■ Instructions for the task
Lines from the material below that hold the string "minus" are what is needed; copy each of them.

■ Data shown
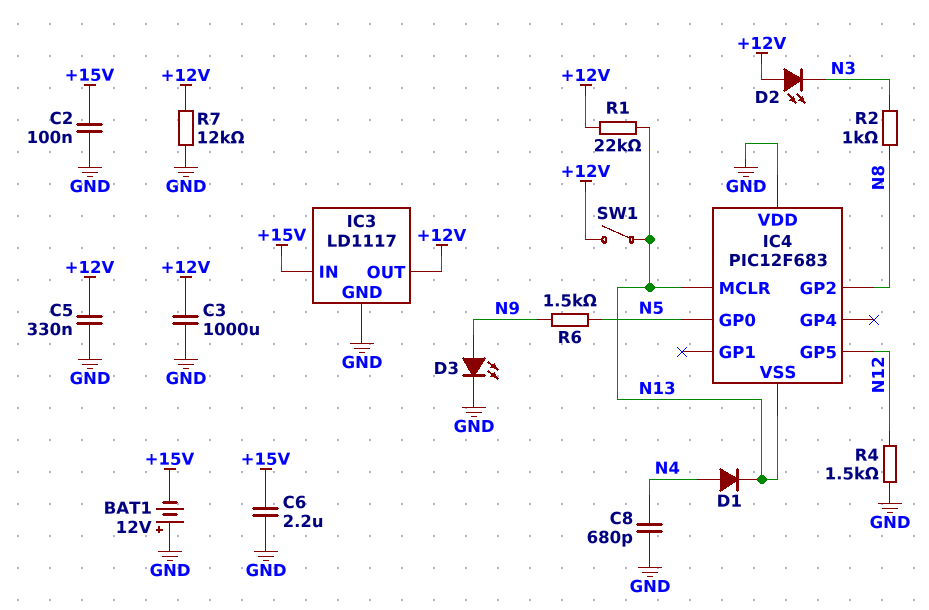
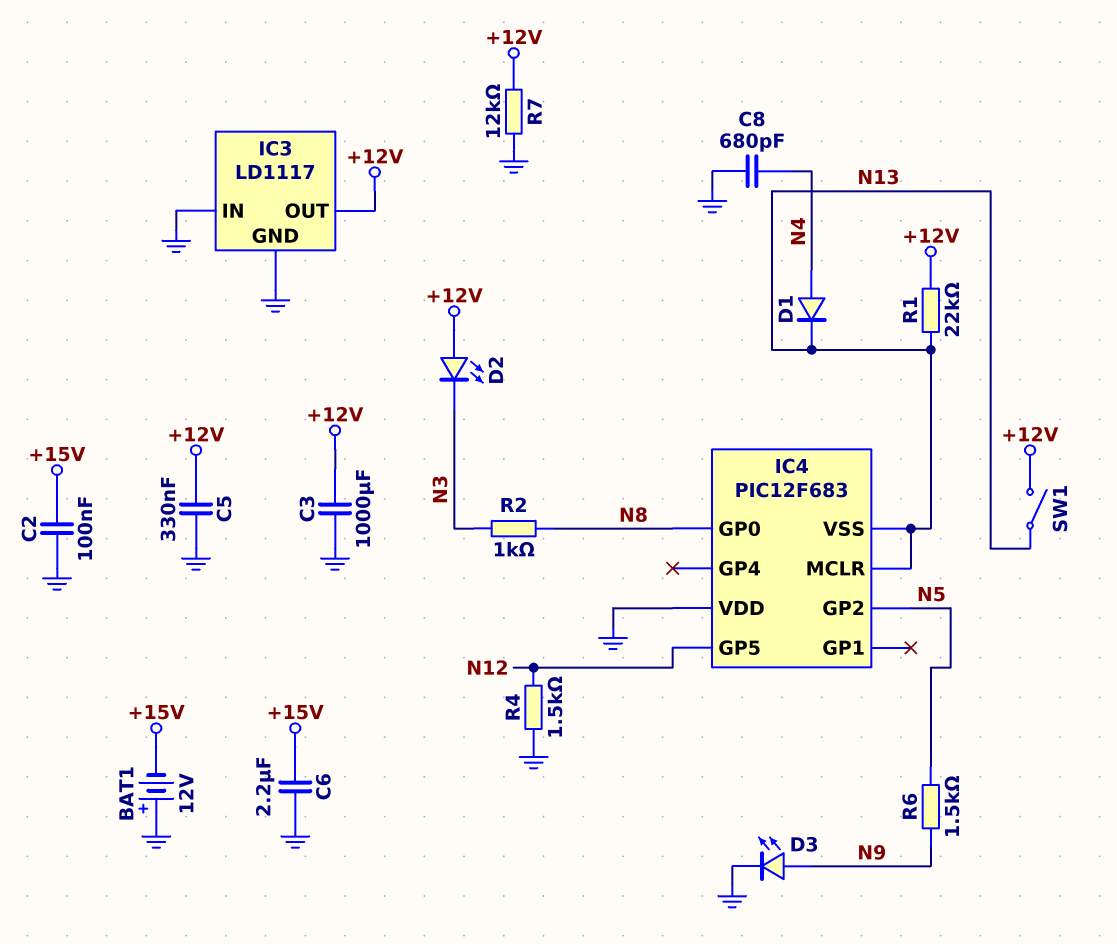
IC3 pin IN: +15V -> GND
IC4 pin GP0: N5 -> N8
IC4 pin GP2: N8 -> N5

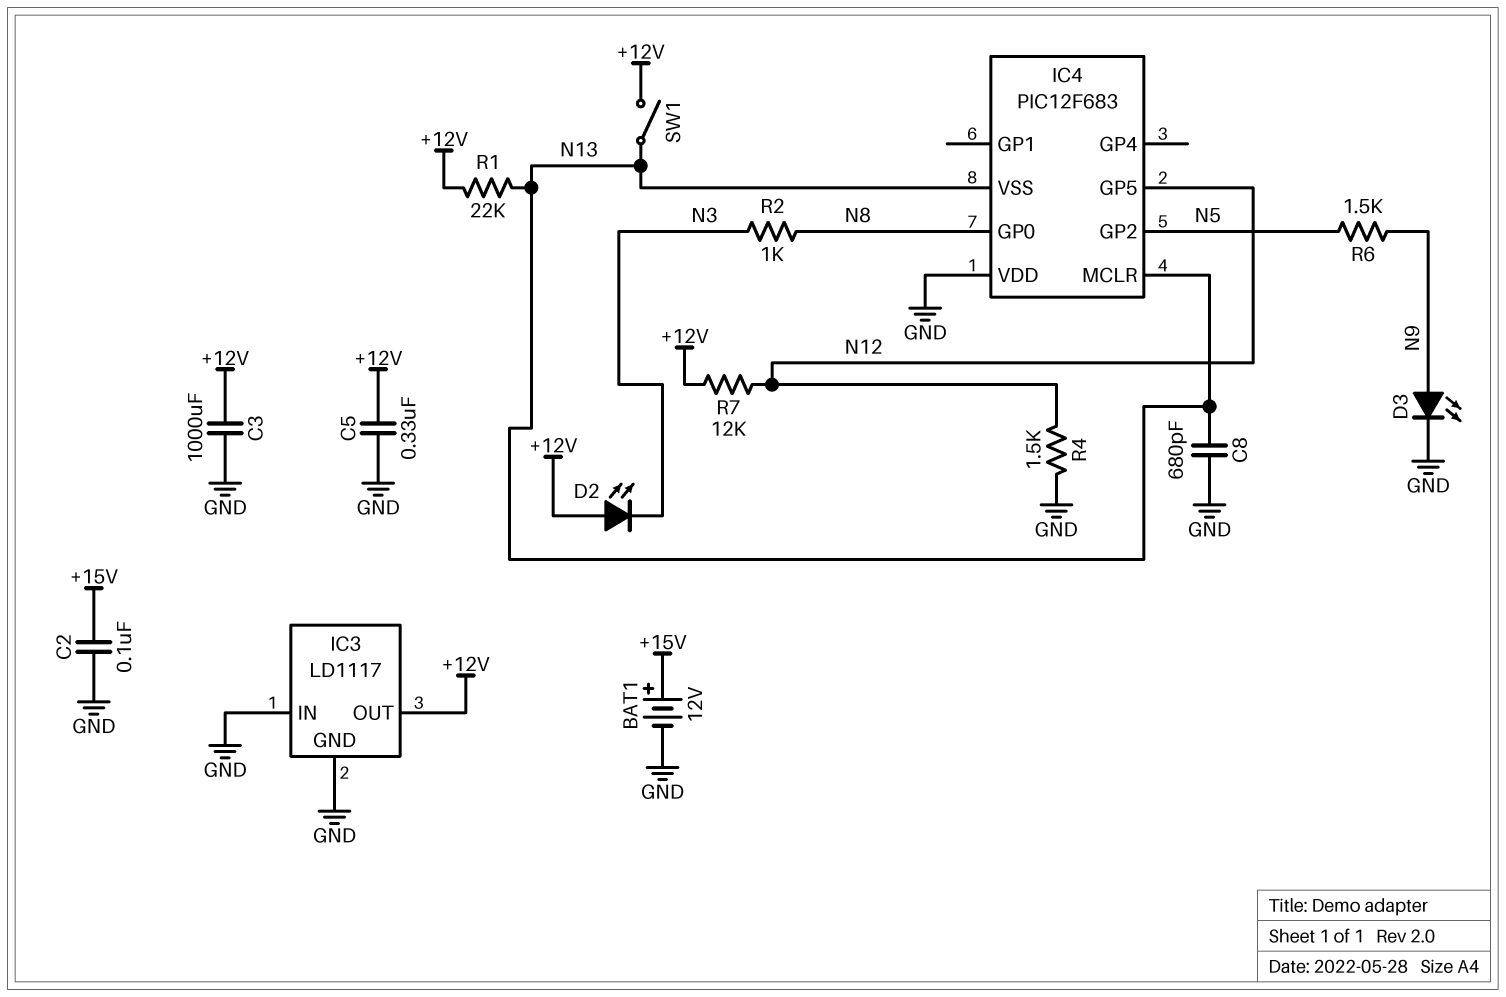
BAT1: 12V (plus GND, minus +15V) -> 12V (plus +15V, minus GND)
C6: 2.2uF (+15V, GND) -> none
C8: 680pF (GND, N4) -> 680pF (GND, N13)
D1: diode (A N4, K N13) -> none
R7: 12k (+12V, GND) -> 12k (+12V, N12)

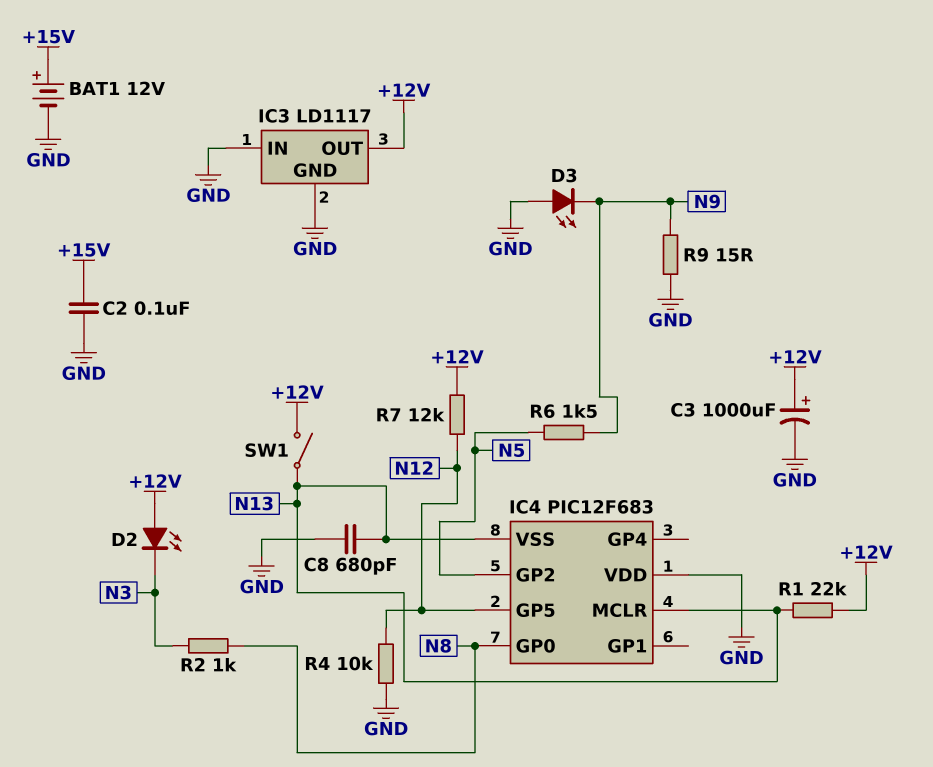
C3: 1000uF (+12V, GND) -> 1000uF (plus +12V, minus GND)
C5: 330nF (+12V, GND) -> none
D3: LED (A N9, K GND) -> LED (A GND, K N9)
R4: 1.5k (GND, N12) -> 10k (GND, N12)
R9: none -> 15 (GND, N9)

==

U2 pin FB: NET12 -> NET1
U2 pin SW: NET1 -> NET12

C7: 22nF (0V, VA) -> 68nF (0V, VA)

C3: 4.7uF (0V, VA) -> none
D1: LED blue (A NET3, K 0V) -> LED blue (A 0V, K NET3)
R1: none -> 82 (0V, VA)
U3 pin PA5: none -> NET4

■ Exercise result
BAT1: 12V (plus GND, minus +15V) -> 12V (plus +15V, minus GND)
C3: 1000uF (+12V, GND) -> 1000uF (plus +12V, minus GND)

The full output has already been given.